**RECORDS TO PROCESS**.
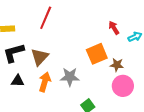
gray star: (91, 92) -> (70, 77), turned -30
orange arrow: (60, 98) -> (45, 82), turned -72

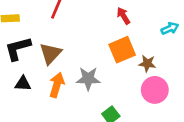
red arrow: (114, 28) -> (123, 16), moved

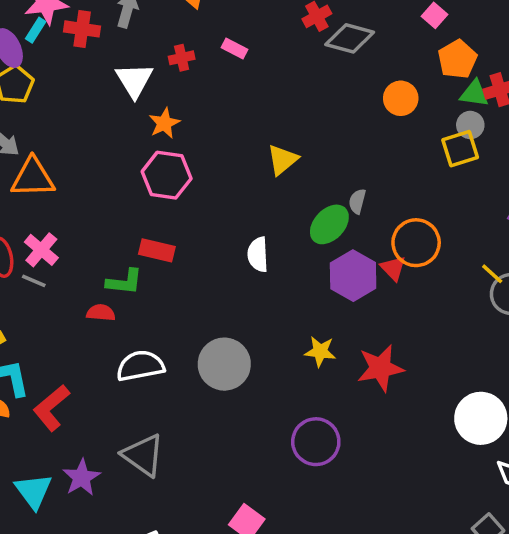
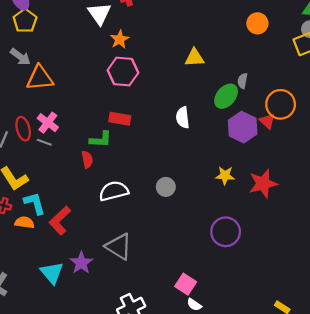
orange circle: (401, 98) -> (257, 23), moved
yellow triangle: (282, 160) -> (194, 58), turned 40
red semicircle: (101, 313) -> (87, 159), turned 77
gray circle: (224, 364) -> (166, 187), size x0.6

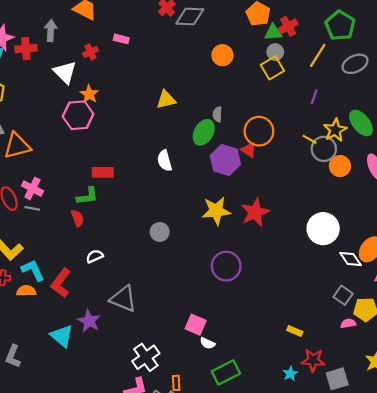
pink hexagon: (123, 72) -> (78, 115), moved
yellow star: (225, 175) -> (216, 211), size x1.5
white semicircle: (114, 191) -> (95, 256), moved, size x0.6

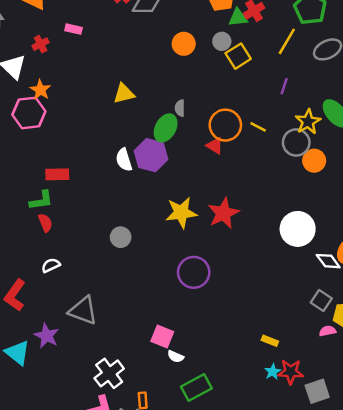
gray circle: (275, 52) -> (222, 41), moved
yellow line: (310, 139) -> (258, 127), moved
purple hexagon: (225, 160) -> (151, 155), moved
red semicircle: (77, 218) -> (45, 223), moved
cyan star: (290, 374) -> (273, 372), moved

**WHAT YOU WILL DO**. Because the pictures are not wanted, retype only the text of every record, exactly as given.

**WRITTEN REPLY**.
gray star: (91, 92) -> (70, 77), turned -30
orange arrow: (60, 98) -> (45, 82), turned -72

red arrow: (114, 28) -> (123, 16), moved

orange circle: (401, 98) -> (257, 23), moved
yellow triangle: (282, 160) -> (194, 58), turned 40
red semicircle: (101, 313) -> (87, 159), turned 77
gray circle: (224, 364) -> (166, 187), size x0.6

pink hexagon: (123, 72) -> (78, 115), moved
yellow star: (225, 175) -> (216, 211), size x1.5
white semicircle: (114, 191) -> (95, 256), moved, size x0.6

gray circle: (275, 52) -> (222, 41), moved
yellow line: (310, 139) -> (258, 127), moved
purple hexagon: (225, 160) -> (151, 155), moved
red semicircle: (77, 218) -> (45, 223), moved
cyan star: (290, 374) -> (273, 372), moved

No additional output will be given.